"""

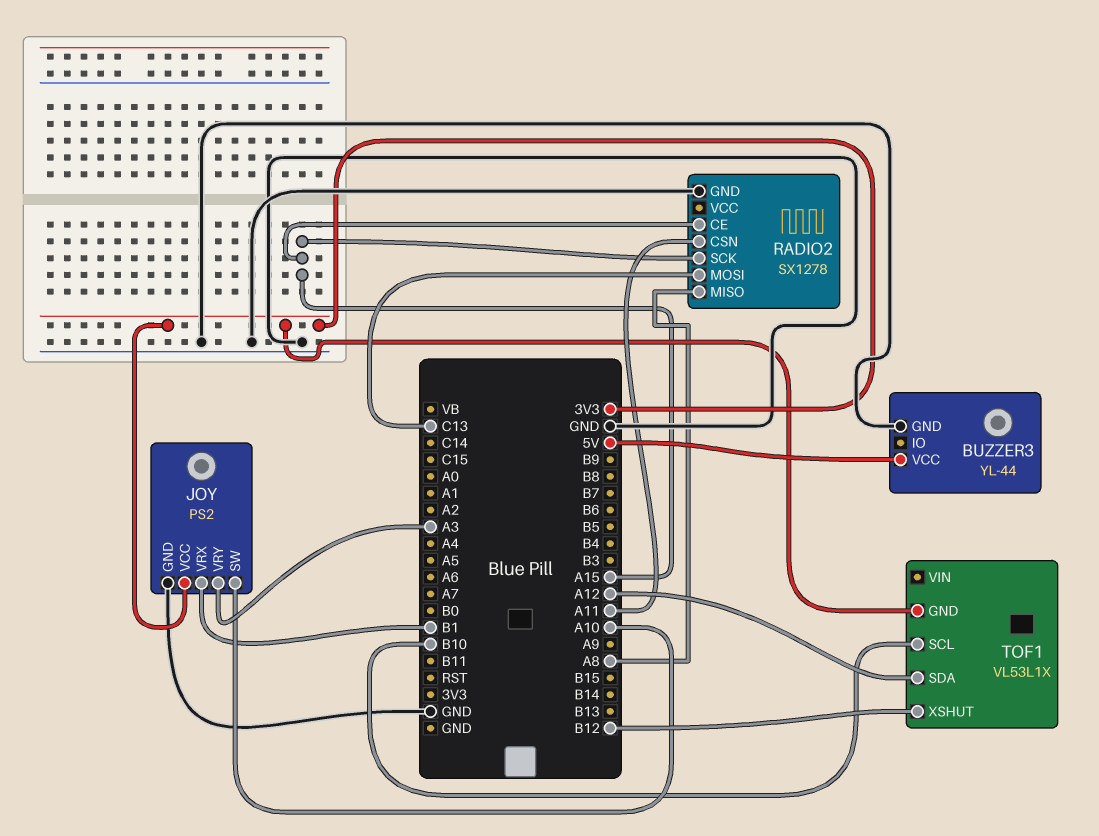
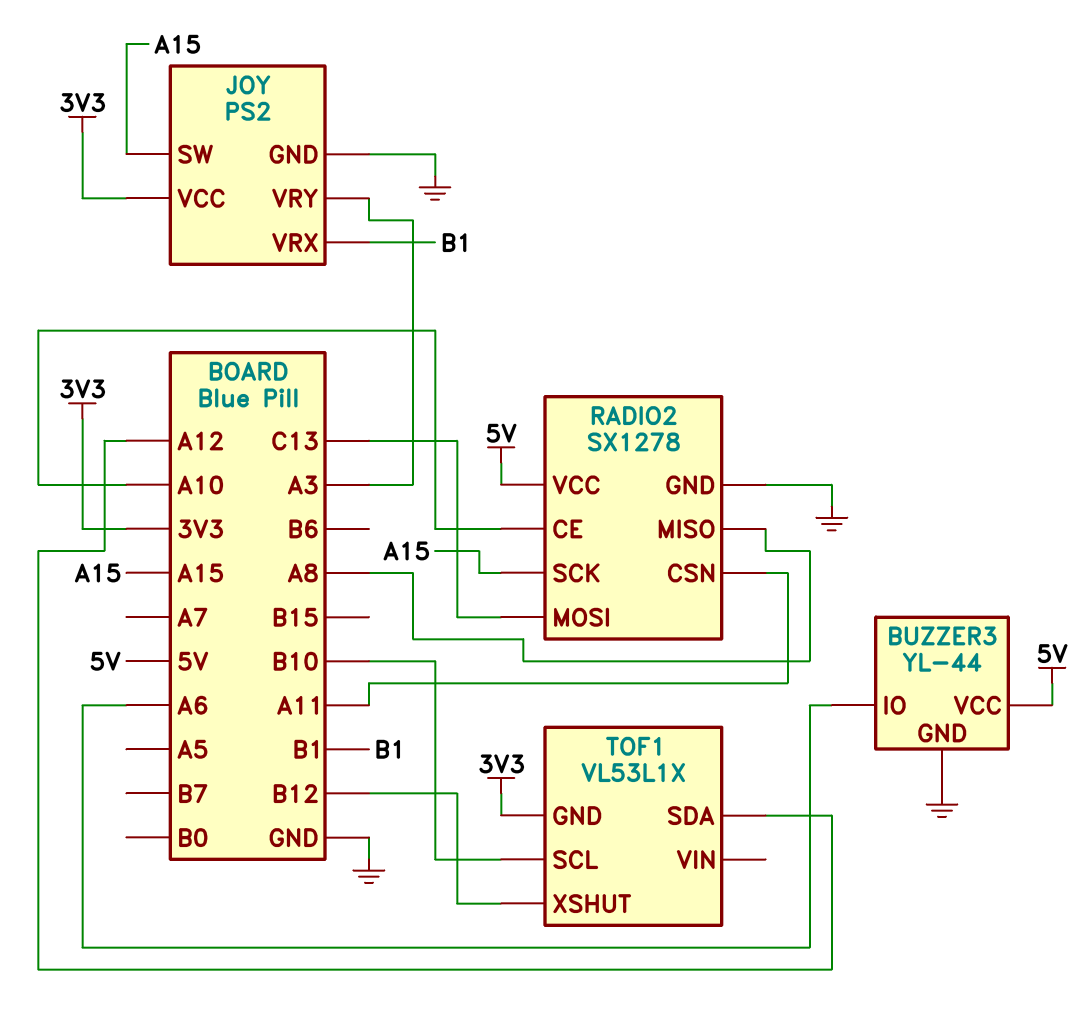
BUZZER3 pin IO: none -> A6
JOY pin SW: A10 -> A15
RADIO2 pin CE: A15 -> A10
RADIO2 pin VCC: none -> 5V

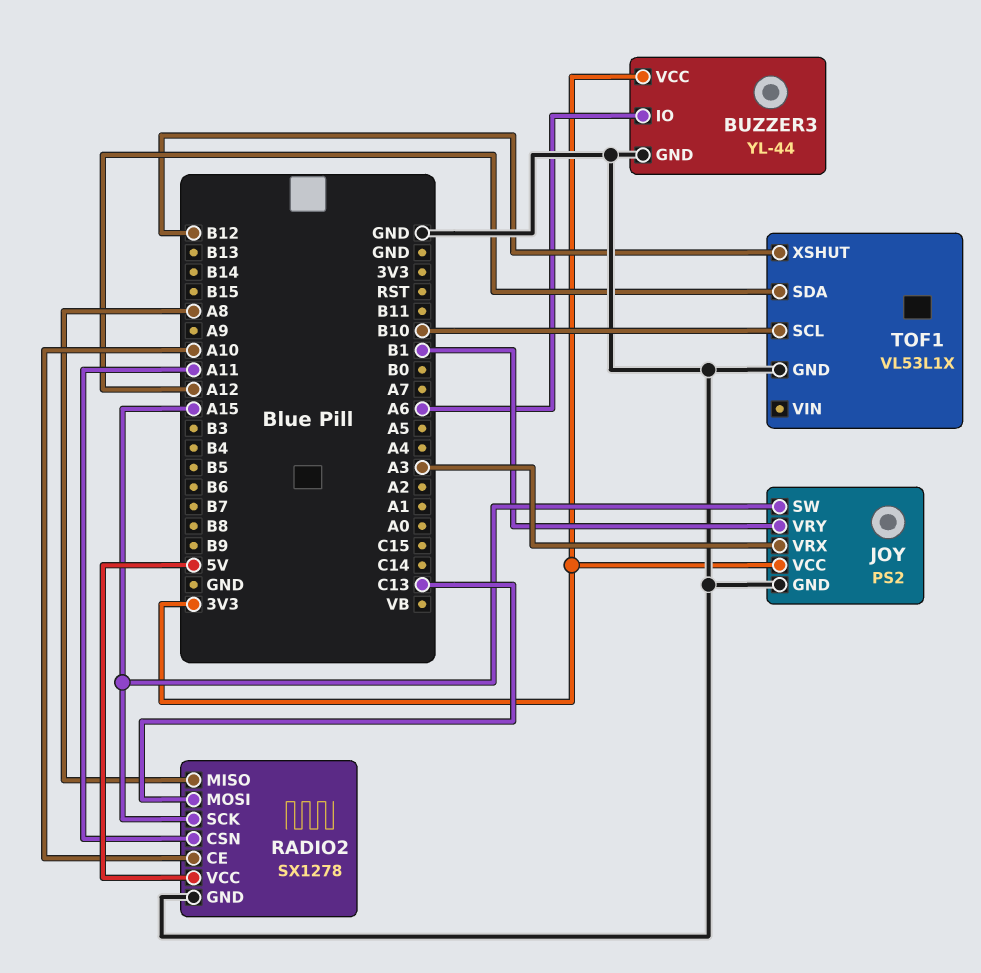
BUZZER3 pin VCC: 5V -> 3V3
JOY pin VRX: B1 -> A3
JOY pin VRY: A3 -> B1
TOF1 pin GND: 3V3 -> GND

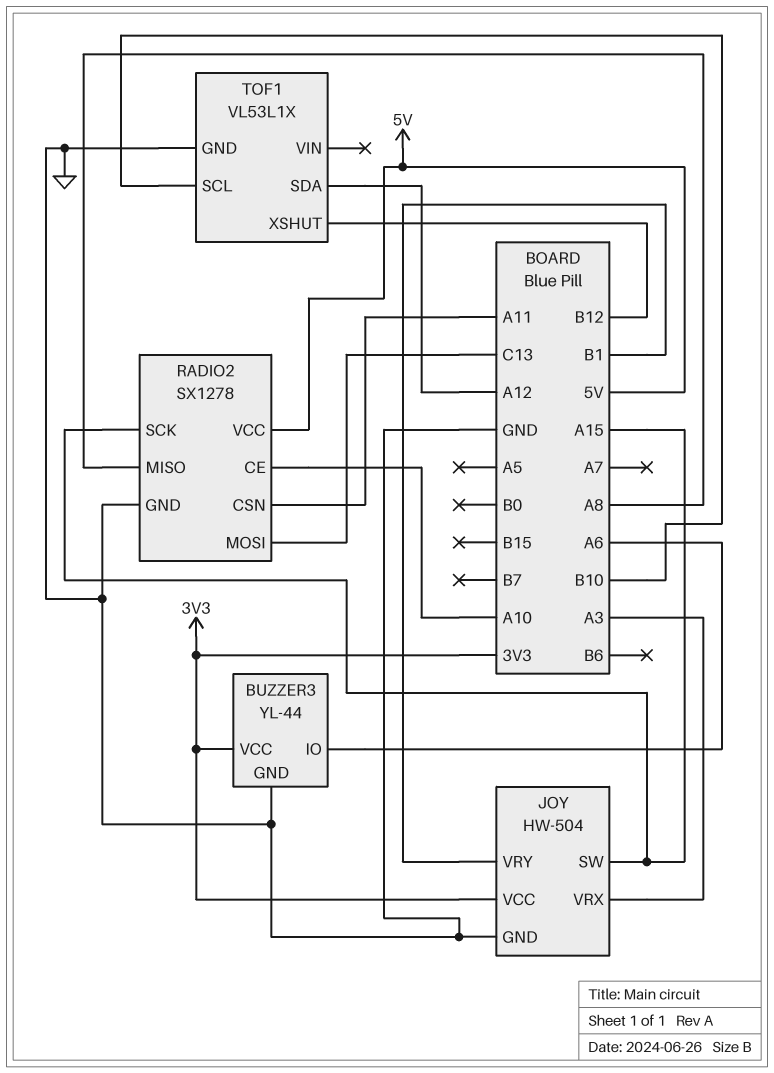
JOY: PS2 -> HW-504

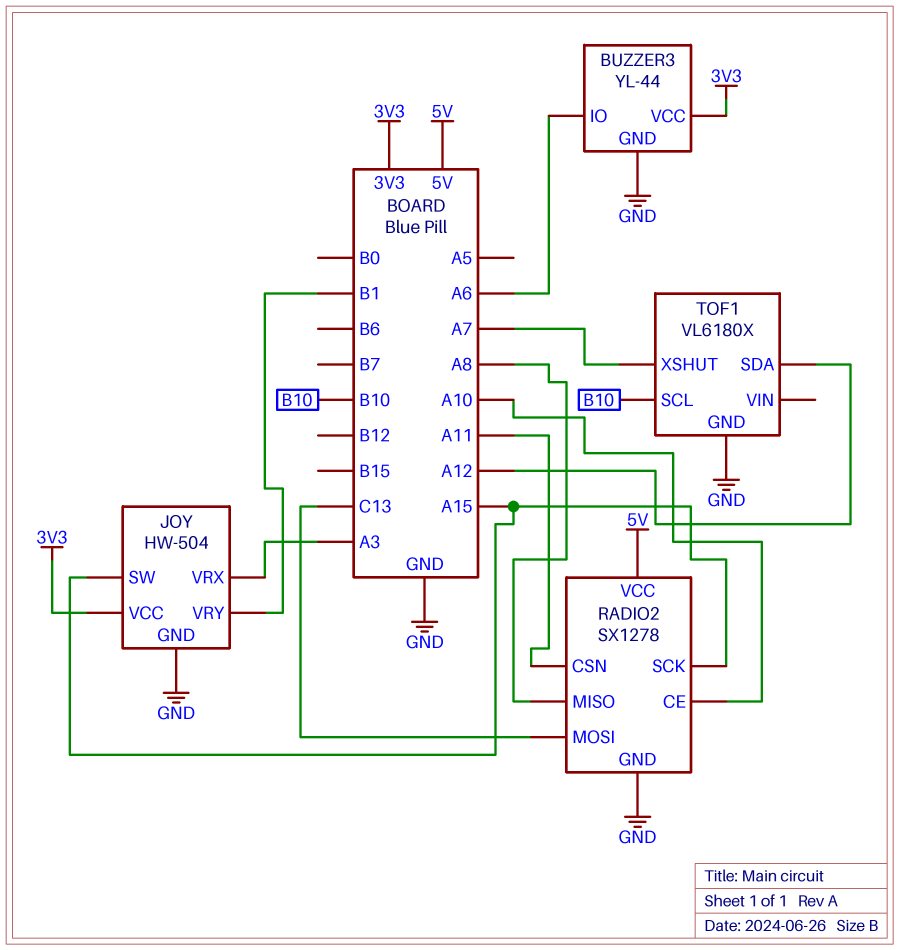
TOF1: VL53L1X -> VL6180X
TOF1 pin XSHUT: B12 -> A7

"""

▶ **EXERCISE**
Return exactly, with no pictures, each line from the one that contains "JOY: PS2 -> HW-504" through the end of the entries above, both ends included.

▶ **SOLUTION**
JOY: PS2 -> HW-504

TOF1: VL53L1X -> VL6180X
TOF1 pin XSHUT: B12 -> A7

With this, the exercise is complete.